Saved entries:
BEGIN

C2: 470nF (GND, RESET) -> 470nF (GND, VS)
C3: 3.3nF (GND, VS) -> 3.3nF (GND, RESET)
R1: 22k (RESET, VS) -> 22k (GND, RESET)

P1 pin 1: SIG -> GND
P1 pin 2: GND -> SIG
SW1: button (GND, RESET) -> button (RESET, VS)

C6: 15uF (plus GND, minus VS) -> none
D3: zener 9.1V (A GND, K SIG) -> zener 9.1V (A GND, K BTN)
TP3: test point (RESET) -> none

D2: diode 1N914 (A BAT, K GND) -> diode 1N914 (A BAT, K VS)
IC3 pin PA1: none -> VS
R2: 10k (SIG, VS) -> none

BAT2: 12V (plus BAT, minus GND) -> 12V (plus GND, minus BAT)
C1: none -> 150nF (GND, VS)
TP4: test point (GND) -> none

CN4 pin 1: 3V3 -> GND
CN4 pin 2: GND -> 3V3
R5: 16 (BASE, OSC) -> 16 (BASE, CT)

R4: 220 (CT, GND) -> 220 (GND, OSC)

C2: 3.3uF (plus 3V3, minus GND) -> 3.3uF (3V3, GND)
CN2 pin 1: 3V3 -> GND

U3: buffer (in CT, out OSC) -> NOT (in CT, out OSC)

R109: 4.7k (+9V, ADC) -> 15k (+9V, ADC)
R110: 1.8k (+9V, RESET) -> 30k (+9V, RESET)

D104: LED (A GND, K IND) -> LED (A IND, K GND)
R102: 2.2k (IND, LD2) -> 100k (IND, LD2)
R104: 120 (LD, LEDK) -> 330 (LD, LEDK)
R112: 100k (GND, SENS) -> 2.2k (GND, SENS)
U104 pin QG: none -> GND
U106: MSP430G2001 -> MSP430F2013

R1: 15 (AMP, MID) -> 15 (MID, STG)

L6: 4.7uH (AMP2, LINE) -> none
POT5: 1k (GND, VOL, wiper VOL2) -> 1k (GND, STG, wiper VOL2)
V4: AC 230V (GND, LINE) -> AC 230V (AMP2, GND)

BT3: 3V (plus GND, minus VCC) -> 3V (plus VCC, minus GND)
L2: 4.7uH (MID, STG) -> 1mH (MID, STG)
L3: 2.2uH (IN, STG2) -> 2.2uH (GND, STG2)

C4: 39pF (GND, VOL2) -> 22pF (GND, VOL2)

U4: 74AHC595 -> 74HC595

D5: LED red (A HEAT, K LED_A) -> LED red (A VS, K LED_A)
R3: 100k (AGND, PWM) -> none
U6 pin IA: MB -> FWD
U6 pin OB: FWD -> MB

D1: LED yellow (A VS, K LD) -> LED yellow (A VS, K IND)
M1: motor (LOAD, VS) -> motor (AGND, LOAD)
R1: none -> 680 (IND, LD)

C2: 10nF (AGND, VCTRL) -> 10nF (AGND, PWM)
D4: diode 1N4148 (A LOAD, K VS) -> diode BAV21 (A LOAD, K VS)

END

Work instruction
Copy out every record again, letter for letter.

Task response
C2: 470nF (GND, RESET) -> 470nF (GND, VS)
C3: 3.3nF (GND, VS) -> 3.3nF (GND, RESET)
R1: 22k (RESET, VS) -> 22k (GND, RESET)

P1 pin 1: SIG -> GND
P1 pin 2: GND -> SIG
SW1: button (GND, RESET) -> button (RESET, VS)

C6: 15uF (plus GND, minus VS) -> none
D3: zener 9.1V (A GND, K SIG) -> zener 9.1V (A GND, K BTN)
TP3: test point (RESET) -> none

D2: diode 1N914 (A BAT, K GND) -> diode 1N914 (A BAT, K VS)
IC3 pin PA1: none -> VS
R2: 10k (SIG, VS) -> none

BAT2: 12V (plus BAT, minus GND) -> 12V (plus GND, minus BAT)
C1: none -> 150nF (GND, VS)
TP4: test point (GND) -> none

CN4 pin 1: 3V3 -> GND
CN4 pin 2: GND -> 3V3
R5: 16 (BASE, OSC) -> 16 (BASE, CT)

R4: 220 (CT, GND) -> 220 (GND, OSC)

C2: 3.3uF (plus 3V3, minus GND) -> 3.3uF (3V3, GND)
CN2 pin 1: 3V3 -> GND

U3: buffer (in CT, out OSC) -> NOT (in CT, out OSC)

R109: 4.7k (+9V, ADC) -> 15k (+9V, ADC)
R110: 1.8k (+9V, RESET) -> 30k (+9V, RESET)

D104: LED (A GND, K IND) -> LED (A IND, K GND)
R102: 2.2k (IND, LD2) -> 100k (IND, LD2)
R104: 120 (LD, LEDK) -> 330 (LD, LEDK)
R112: 100k (GND, SENS) -> 2.2k (GND, SENS)
U104 pin QG: none -> GND
U106: MSP430G2001 -> MSP430F2013

R1: 15 (AMP, MID) -> 15 (MID, STG)

L6: 4.7uH (AMP2, LINE) -> none
POT5: 1k (GND, VOL, wiper VOL2) -> 1k (GND, STG, wiper VOL2)
V4: AC 230V (GND, LINE) -> AC 230V (AMP2, GND)

BT3: 3V (plus GND, minus VCC) -> 3V (plus VCC, minus GND)
L2: 4.7uH (MID, STG) -> 1mH (MID, STG)
L3: 2.2uH (IN, STG2) -> 2.2uH (GND, STG2)

C4: 39pF (GND, VOL2) -> 22pF (GND, VOL2)

U4: 74AHC595 -> 74HC595

D5: LED red (A HEAT, K LED_A) -> LED red (A VS, K LED_A)
R3: 100k (AGND, PWM) -> none
U6 pin IA: MB -> FWD
U6 pin OB: FWD -> MB

D1: LED yellow (A VS, K LD) -> LED yellow (A VS, K IND)
M1: motor (LOAD, VS) -> motor (AGND, LOAD)
R1: none -> 680 (IND, LD)

C2: 10nF (AGND, VCTRL) -> 10nF (AGND, PWM)
D4: diode 1N4148 (A LOAD, K VS) -> diode BAV21 (A LOAD, K VS)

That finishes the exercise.